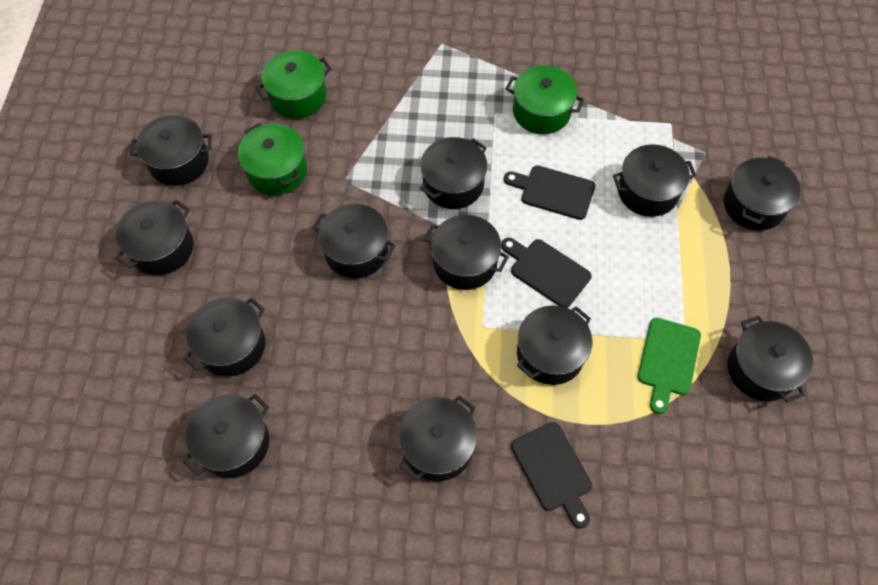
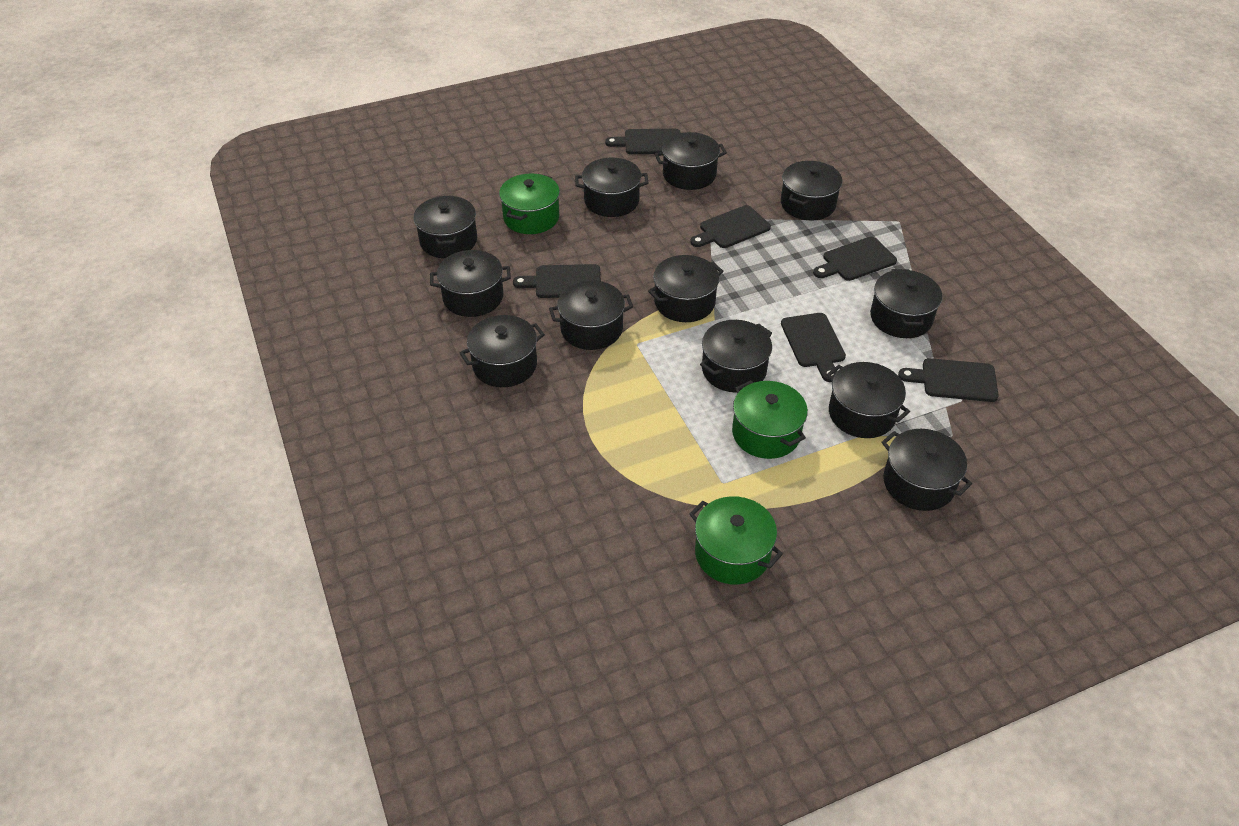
black cutting board: 3 -> 6
green cutting board: 1 -> 0

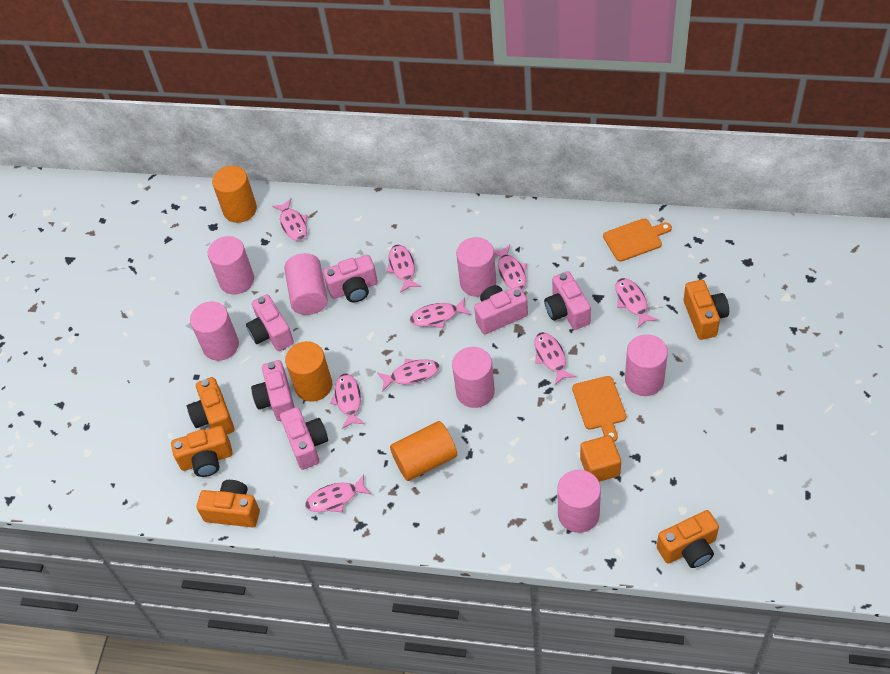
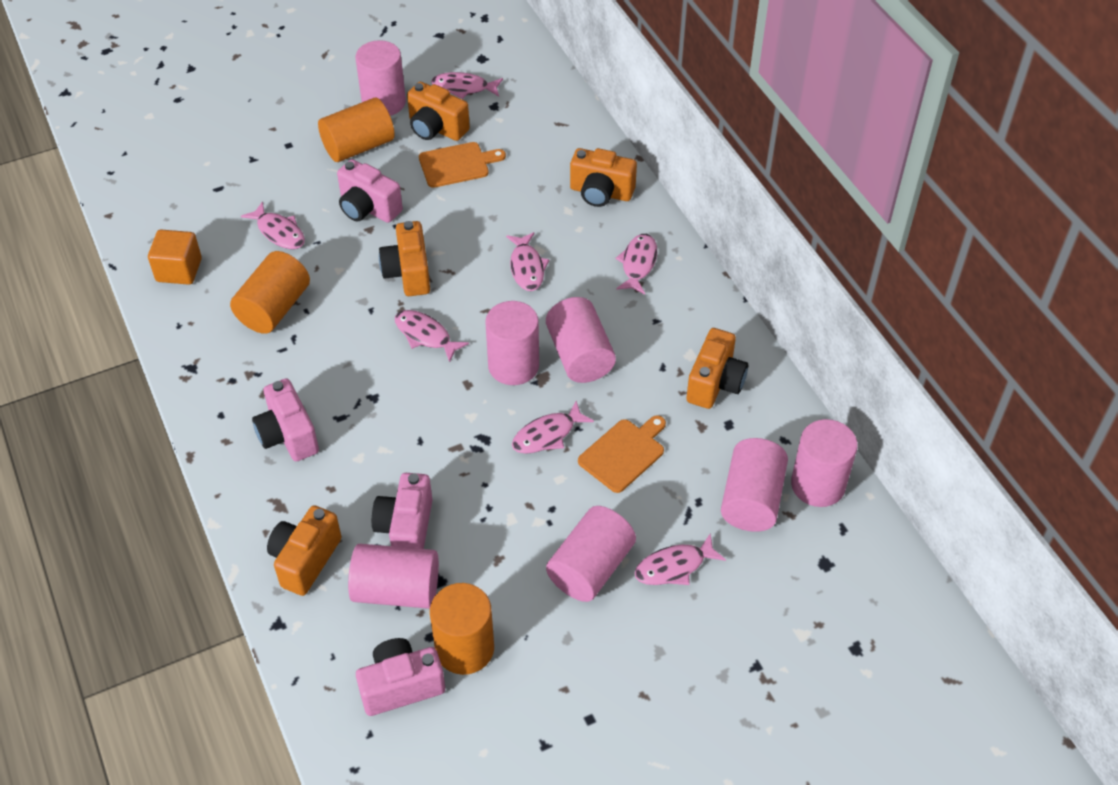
pink camera: 6 -> 4
pink fish: 9 -> 7

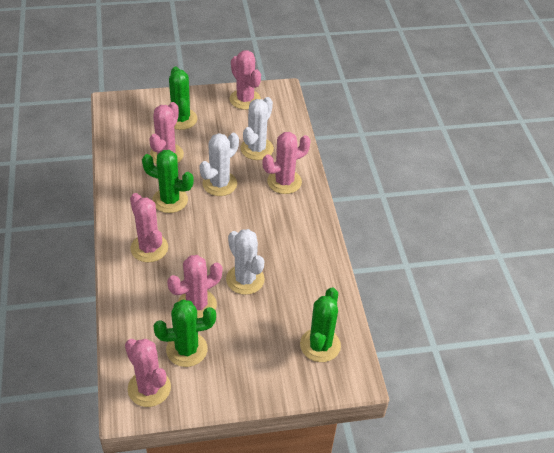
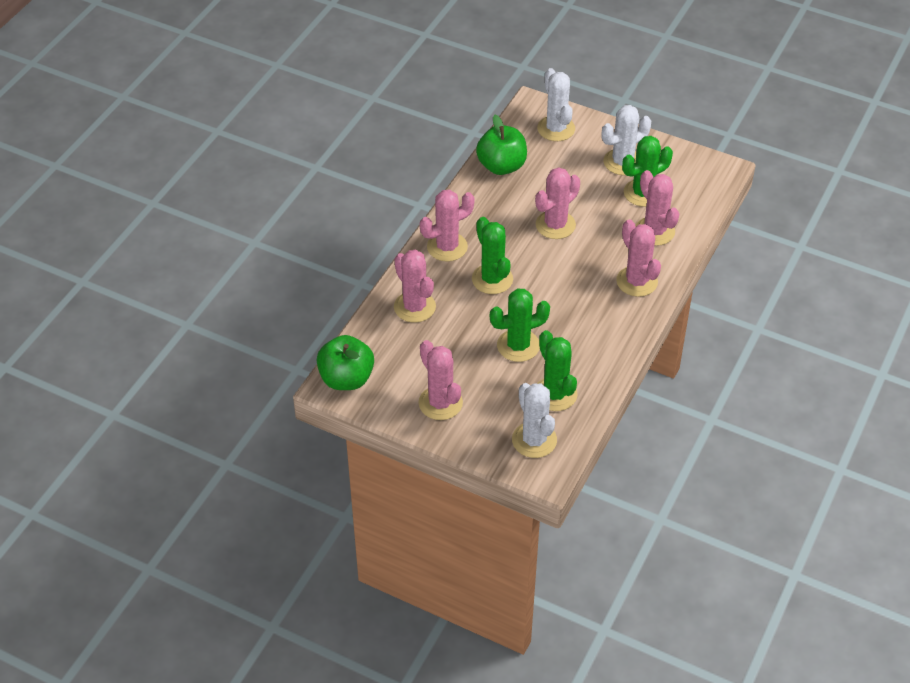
green apple: 0 -> 2

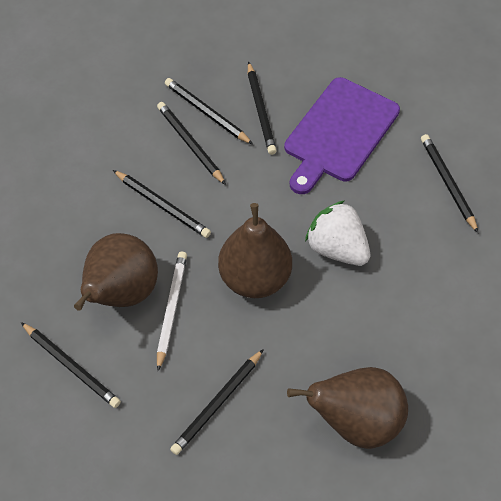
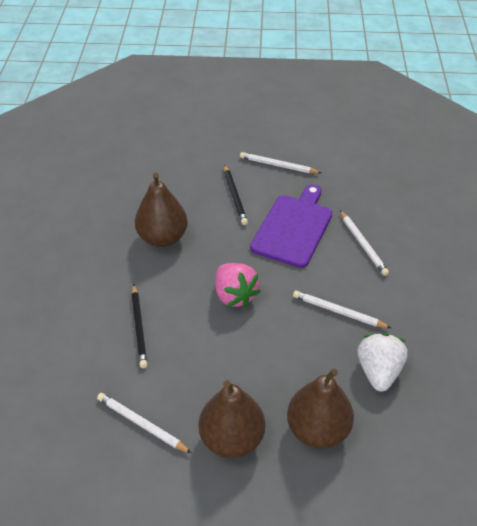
black pencil: 7 -> 2
pink strawberry: 0 -> 1
white pencil: 1 -> 4

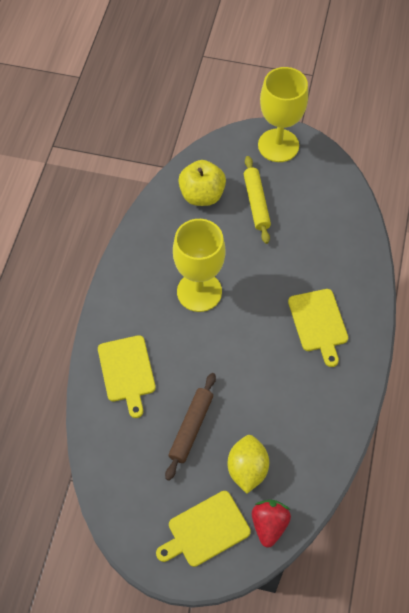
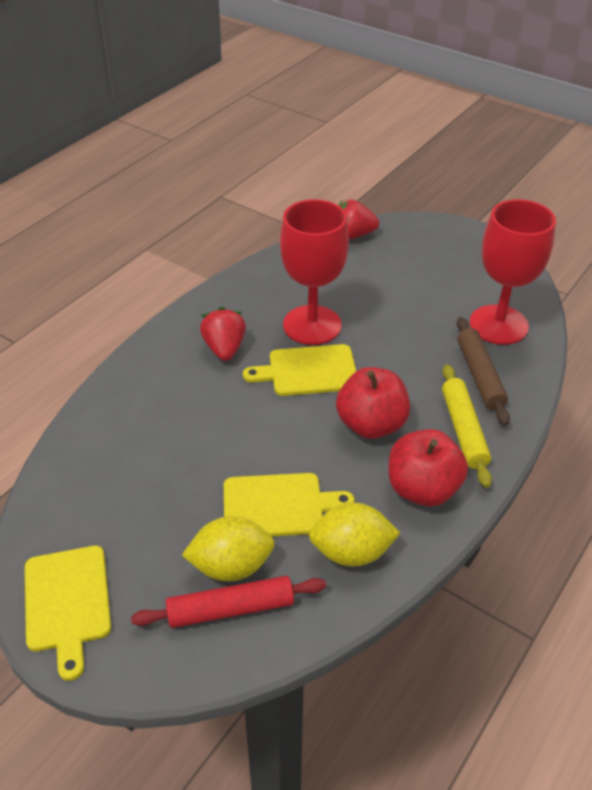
red apple: 0 -> 2
red goblet: 0 -> 2
red rolling pin: 0 -> 1
red strawberry: 1 -> 2
yellow apple: 1 -> 0
yellow goblet: 2 -> 0
yellow lemon: 1 -> 2

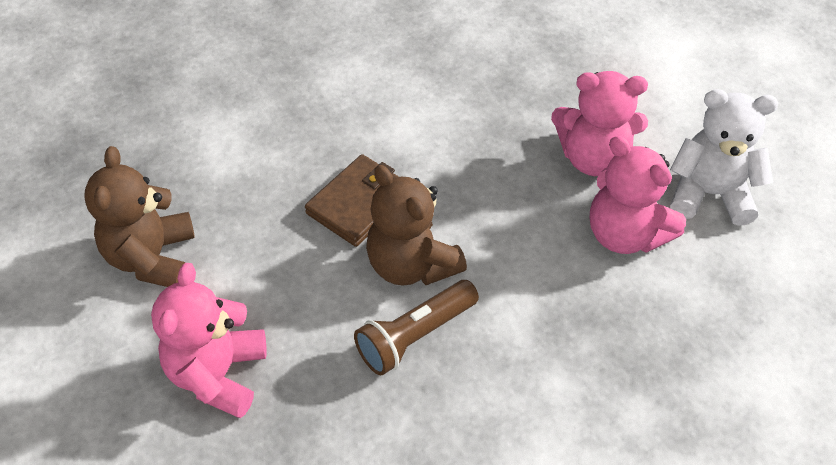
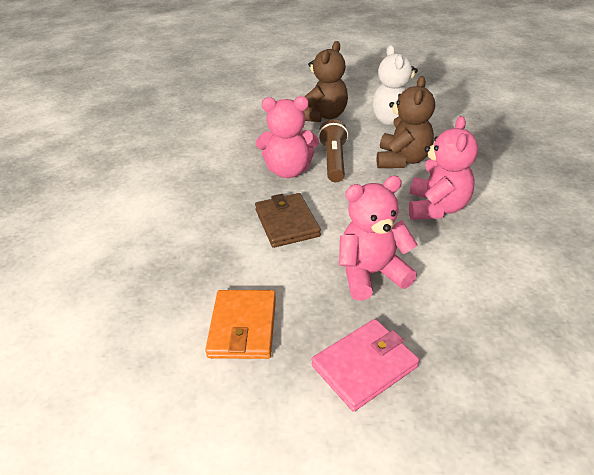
orange wallet: 0 -> 1
pink wallet: 0 -> 1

* * * * *

**EXERCISE DESCRIPTION**
What is needed is an exact reproduction of the data, pictures excluded.

**ANSWER SECTION**
black cutting board: 3 -> 6
green cutting board: 1 -> 0

pink camera: 6 -> 4
pink fish: 9 -> 7

green apple: 0 -> 2

black pencil: 7 -> 2
pink strawberry: 0 -> 1
white pencil: 1 -> 4

red apple: 0 -> 2
red goblet: 0 -> 2
red rolling pin: 0 -> 1
red strawberry: 1 -> 2
yellow apple: 1 -> 0
yellow goblet: 2 -> 0
yellow lemon: 1 -> 2

orange wallet: 0 -> 1
pink wallet: 0 -> 1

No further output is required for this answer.